(Task inputs)
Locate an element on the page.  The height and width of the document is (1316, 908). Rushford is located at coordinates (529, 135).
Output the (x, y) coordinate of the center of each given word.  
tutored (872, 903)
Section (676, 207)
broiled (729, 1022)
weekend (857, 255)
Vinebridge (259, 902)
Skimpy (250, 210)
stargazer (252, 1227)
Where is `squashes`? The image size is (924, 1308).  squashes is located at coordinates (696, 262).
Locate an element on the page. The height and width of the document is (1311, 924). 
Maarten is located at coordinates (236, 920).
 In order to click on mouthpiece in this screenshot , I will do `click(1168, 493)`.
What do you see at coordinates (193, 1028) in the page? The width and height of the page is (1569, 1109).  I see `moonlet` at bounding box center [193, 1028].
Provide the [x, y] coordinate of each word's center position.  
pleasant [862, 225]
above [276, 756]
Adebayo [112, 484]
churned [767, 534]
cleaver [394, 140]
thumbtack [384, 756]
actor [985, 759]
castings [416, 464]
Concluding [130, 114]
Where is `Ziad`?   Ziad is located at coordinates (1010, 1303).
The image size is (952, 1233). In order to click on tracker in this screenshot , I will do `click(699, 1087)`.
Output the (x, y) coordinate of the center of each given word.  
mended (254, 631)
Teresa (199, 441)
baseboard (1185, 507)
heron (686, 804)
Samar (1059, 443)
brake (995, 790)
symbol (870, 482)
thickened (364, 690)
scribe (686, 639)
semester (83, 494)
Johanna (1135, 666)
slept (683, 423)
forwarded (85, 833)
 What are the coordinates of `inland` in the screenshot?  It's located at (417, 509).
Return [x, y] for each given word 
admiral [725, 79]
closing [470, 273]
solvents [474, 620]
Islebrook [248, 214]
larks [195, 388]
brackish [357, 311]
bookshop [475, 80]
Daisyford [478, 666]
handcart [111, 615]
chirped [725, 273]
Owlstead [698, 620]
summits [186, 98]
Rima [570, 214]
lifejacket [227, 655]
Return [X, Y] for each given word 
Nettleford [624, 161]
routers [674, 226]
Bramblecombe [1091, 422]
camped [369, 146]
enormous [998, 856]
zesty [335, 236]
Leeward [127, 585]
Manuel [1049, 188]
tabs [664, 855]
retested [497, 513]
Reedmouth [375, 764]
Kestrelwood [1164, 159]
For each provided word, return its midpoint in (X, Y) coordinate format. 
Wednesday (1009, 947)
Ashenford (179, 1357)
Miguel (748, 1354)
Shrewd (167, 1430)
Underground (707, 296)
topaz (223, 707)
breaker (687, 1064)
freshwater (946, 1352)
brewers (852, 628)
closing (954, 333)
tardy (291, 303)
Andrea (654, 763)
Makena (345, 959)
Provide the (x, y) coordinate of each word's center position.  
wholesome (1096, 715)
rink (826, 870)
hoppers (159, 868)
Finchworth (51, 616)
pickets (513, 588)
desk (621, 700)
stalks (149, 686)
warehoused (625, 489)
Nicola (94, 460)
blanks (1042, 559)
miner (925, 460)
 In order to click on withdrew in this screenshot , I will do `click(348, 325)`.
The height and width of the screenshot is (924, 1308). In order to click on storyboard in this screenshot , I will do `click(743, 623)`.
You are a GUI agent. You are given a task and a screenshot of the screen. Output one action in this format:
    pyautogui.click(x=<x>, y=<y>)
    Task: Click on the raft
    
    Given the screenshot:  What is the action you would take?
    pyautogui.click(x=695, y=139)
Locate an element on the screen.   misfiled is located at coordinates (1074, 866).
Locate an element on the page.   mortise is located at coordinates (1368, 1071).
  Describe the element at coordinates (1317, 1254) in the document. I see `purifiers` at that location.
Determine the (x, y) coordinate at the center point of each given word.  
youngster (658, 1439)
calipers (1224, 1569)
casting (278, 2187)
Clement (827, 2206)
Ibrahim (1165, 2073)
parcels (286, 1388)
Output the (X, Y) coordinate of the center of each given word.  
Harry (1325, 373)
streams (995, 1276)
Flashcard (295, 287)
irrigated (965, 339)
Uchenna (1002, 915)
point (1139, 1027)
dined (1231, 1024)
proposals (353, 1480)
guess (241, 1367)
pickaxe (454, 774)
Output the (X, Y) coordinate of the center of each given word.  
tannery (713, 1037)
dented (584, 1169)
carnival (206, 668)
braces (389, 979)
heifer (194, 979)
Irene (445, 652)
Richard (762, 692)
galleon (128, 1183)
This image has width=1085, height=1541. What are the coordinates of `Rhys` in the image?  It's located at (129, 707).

(Request) Arrange every line of the records above as a numbered list, omitting any blank lines.

(Solution for this problem)
1. Locate an element on the page.  The height and width of the document is (1316, 908). Rushford is located at coordinates (529, 135).
2. Output the (x, y) coordinate of the center of each given word.  
3. tutored (872, 903)
4. Section (676, 207)
5. broiled (729, 1022)
6. weekend (857, 255)
7. Vinebridge (259, 902)
8. Skimpy (250, 210)
9. stargazer (252, 1227)
10. Where is `squashes`? The image size is (924, 1308).  squashes is located at coordinates (696, 262).
11. Locate an element on the page. The height and width of the document is (1311, 924). 
12. Maarten is located at coordinates (236, 920).
13.  In order to click on mouthpiece in this screenshot , I will do `click(1168, 493)`.
14. What do you see at coordinates (193, 1028) in the page? The width and height of the page is (1569, 1109).  I see `moonlet` at bounding box center [193, 1028].
15. Provide the [x, y] coordinate of each word's center position.  
16. pleasant [862, 225]
17. above [276, 756]
18. Adebayo [112, 484]
19. churned [767, 534]
20. cleaver [394, 140]
21. thumbtack [384, 756]
22. actor [985, 759]
23. castings [416, 464]
24. Concluding [130, 114]
25. Where is `Ziad`?   Ziad is located at coordinates (1010, 1303).
26. The image size is (952, 1233). In order to click on tracker in this screenshot , I will do `click(699, 1087)`.
27. Output the (x, y) coordinate of the center of each given word.  
28. mended (254, 631)
29. Teresa (199, 441)
30. baseboard (1185, 507)
31. heron (686, 804)
32. Samar (1059, 443)
33. brake (995, 790)
34. symbol (870, 482)
35. thickened (364, 690)
36. scribe (686, 639)
37. semester (83, 494)
38. Johanna (1135, 666)
39. slept (683, 423)
40. forwarded (85, 833)
41.  What are the coordinates of `inland` in the screenshot?  It's located at (417, 509).
42. Return [x, y] for each given word 
43. admiral [725, 79]
44. closing [470, 273]
45. solvents [474, 620]
46. Islebrook [248, 214]
47. larks [195, 388]
48. brackish [357, 311]
49. bookshop [475, 80]
50. Daisyford [478, 666]
51. handcart [111, 615]
52. chirped [725, 273]
53. Owlstead [698, 620]
54. summits [186, 98]
55. Rima [570, 214]
56. lifejacket [227, 655]
57. Return [X, Y] for each given word 
58. Nettleford [624, 161]
59. routers [674, 226]
60. Bramblecombe [1091, 422]
61. camped [369, 146]
62. enormous [998, 856]
63. zesty [335, 236]
64. Leeward [127, 585]
65. Manuel [1049, 188]
66. tabs [664, 855]
67. retested [497, 513]
68. Reedmouth [375, 764]
69. Kestrelwood [1164, 159]
70. For each provided word, return its midpoint in (X, Y) coordinate format. 
71. Wednesday (1009, 947)
72. Ashenford (179, 1357)
73. Miguel (748, 1354)
74. Shrewd (167, 1430)
75. Underground (707, 296)
76. topaz (223, 707)
77. breaker (687, 1064)
78. freshwater (946, 1352)
79. brewers (852, 628)
80. closing (954, 333)
81. tardy (291, 303)
82. Andrea (654, 763)
83. Makena (345, 959)
84. Provide the (x, y) coordinate of each word's center position.  
85. wholesome (1096, 715)
86. rink (826, 870)
87. hoppers (159, 868)
88. Finchworth (51, 616)
89. pickets (513, 588)
90. desk (621, 700)
91. stalks (149, 686)
92. warehoused (625, 489)
93. Nicola (94, 460)
94. blanks (1042, 559)
95. miner (925, 460)
96.  In order to click on withdrew in this screenshot , I will do `click(348, 325)`.
97. The height and width of the screenshot is (924, 1308). In order to click on storyboard in this screenshot , I will do `click(743, 623)`.
98. You are a GUI agent. You are given a task and a screenshot of the screen. Output one action in this format:
99.     pyautogui.click(x=<x>, y=<y>)
100.     Task: Click on the raft
101.     Given the screenshot:  What is the action you would take?
102.     pyautogui.click(x=695, y=139)
103. Locate an element on the screen.   misfiled is located at coordinates (1074, 866).
104. Locate an element on the page.   mortise is located at coordinates (1368, 1071).
105.   Describe the element at coordinates (1317, 1254) in the document. I see `purifiers` at that location.
106. Determine the (x, y) coordinate at the center point of each given word.  
107. youngster (658, 1439)
108. calipers (1224, 1569)
109. casting (278, 2187)
110. Clement (827, 2206)
111. Ibrahim (1165, 2073)
112. parcels (286, 1388)
113. Output the (X, Y) coordinate of the center of each given word.  
114. Harry (1325, 373)
115. streams (995, 1276)
116. Flashcard (295, 287)
117. irrigated (965, 339)
118. Uchenna (1002, 915)
119. point (1139, 1027)
120. dined (1231, 1024)
121. proposals (353, 1480)
122. guess (241, 1367)
123. pickaxe (454, 774)
124. Output the (X, Y) coordinate of the center of each given word.  
125. tannery (713, 1037)
126. dented (584, 1169)
127. carnival (206, 668)
128. braces (389, 979)
129. heifer (194, 979)
130. Irene (445, 652)
131. Richard (762, 692)
132. galleon (128, 1183)
133. This image has width=1085, height=1541. What are the coordinates of `Rhys` in the image?  It's located at (129, 707).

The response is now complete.